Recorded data
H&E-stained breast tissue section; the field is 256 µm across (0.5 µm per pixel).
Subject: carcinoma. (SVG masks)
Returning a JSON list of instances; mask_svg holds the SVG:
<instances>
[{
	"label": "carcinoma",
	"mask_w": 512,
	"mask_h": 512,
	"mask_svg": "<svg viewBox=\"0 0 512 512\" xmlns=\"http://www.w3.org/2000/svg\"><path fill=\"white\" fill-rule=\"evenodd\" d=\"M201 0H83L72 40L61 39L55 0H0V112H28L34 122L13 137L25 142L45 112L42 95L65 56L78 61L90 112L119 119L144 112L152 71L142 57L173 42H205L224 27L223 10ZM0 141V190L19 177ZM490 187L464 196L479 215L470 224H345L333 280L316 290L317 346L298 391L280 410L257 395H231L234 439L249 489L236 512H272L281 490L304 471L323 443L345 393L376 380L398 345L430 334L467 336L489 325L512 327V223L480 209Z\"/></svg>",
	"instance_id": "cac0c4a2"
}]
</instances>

Short exercise: Each record above should be returned exactly as it appears.

Right answer:
H&E-stained breast tissue section; the field is 256 µm across (0.5 µm per pixel).
Subject: carcinoma. (SVG masks)
Returning a JSON list of instances; mask_svg holds the SVG:
<instances>
[{
	"label": "carcinoma",
	"mask_w": 512,
	"mask_h": 512,
	"mask_svg": "<svg viewBox=\"0 0 512 512\" xmlns=\"http://www.w3.org/2000/svg\"><path fill=\"white\" fill-rule=\"evenodd\" d=\"M201 0H83L72 40L61 39L55 0H0V112H28L34 122L13 137L25 142L45 112L42 95L65 56L78 61L90 112L119 119L144 112L152 71L142 57L173 42H205L224 27L223 10ZM0 141V190L19 177ZM490 187L464 196L479 215L470 224H345L333 280L316 290L317 346L298 391L280 410L257 395H231L234 439L249 489L236 512H272L281 490L304 471L323 443L345 393L376 380L398 345L430 334L467 336L489 325L512 327V223L480 209Z\"/></svg>",
	"instance_id": "cac0c4a2"
}]
</instances>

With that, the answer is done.